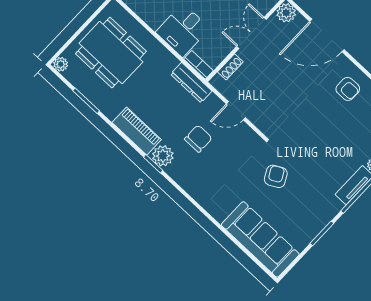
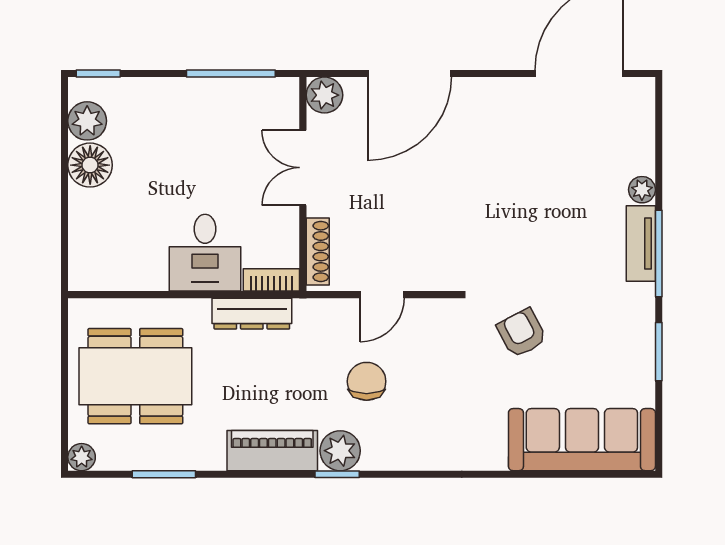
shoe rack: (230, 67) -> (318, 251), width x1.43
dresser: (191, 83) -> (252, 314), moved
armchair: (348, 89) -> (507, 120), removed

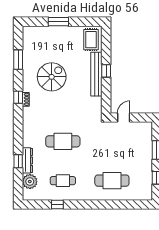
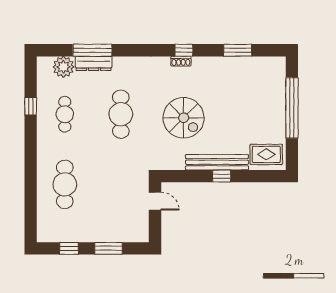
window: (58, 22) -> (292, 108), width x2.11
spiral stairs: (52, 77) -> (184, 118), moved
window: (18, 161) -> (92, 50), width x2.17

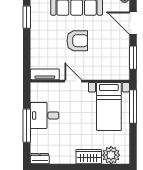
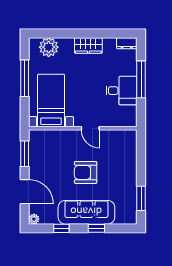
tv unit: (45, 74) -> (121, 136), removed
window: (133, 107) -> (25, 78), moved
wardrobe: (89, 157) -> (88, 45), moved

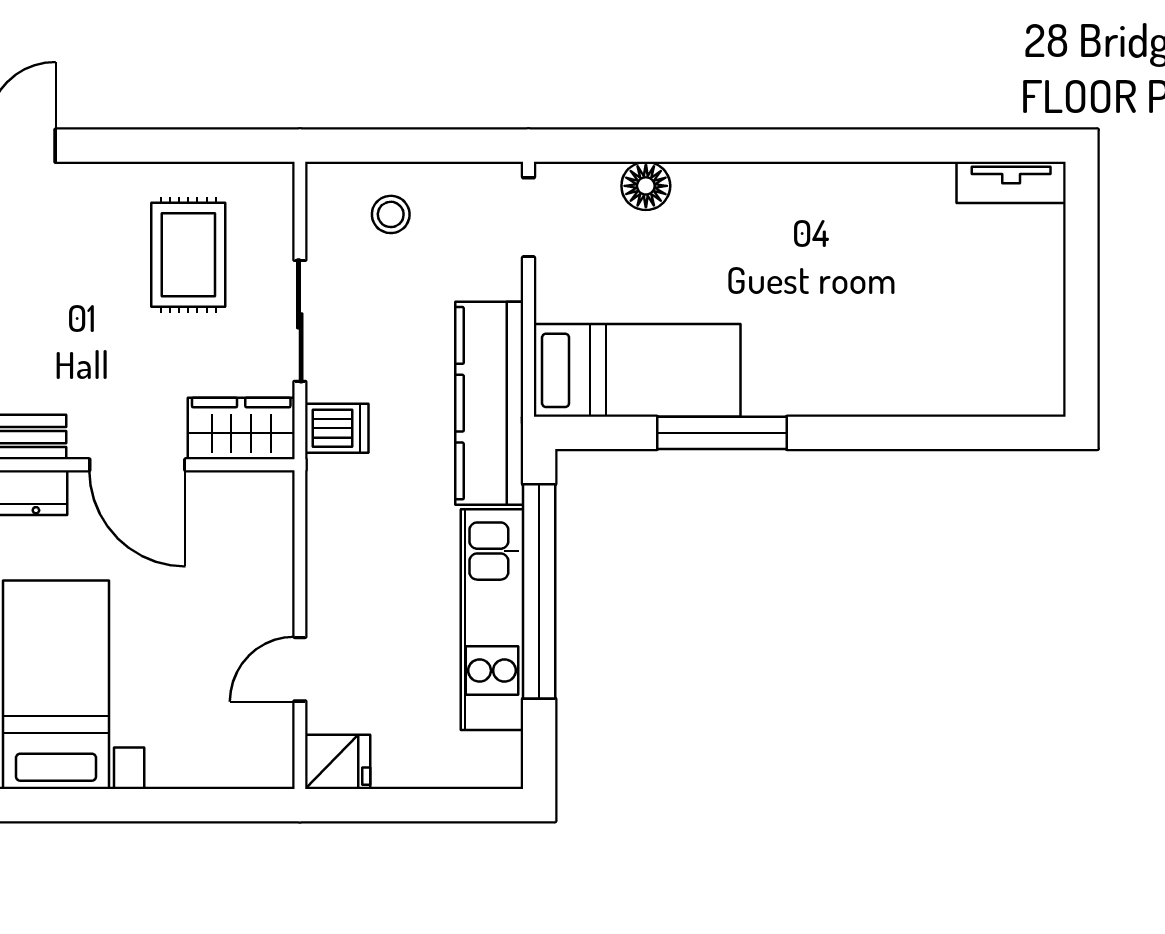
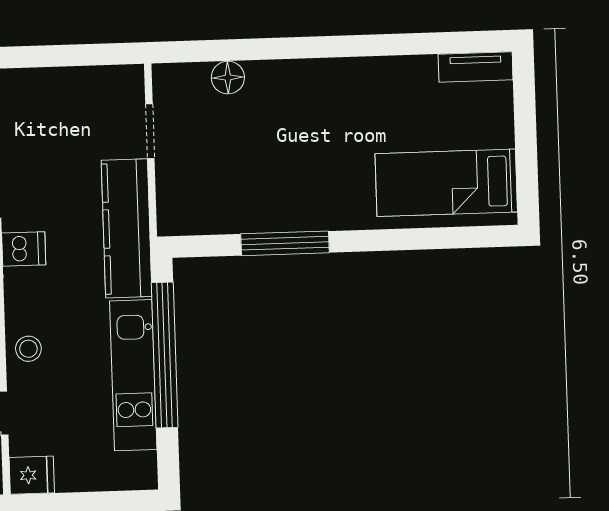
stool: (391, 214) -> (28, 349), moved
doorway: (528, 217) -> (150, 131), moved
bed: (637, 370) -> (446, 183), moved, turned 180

------

**About this task:**
Give every record again without changing a word. Exclude the pictures.

**Answer below:**
shoe rack: (230, 67) -> (318, 251), width x1.43
dresser: (191, 83) -> (252, 314), moved
armchair: (348, 89) -> (507, 120), removed

window: (58, 22) -> (292, 108), width x2.11
spiral stairs: (52, 77) -> (184, 118), moved
window: (18, 161) -> (92, 50), width x2.17

tv unit: (45, 74) -> (121, 136), removed
window: (133, 107) -> (25, 78), moved
wardrobe: (89, 157) -> (88, 45), moved

stool: (391, 214) -> (28, 349), moved
doorway: (528, 217) -> (150, 131), moved
bed: (637, 370) -> (446, 183), moved, turned 180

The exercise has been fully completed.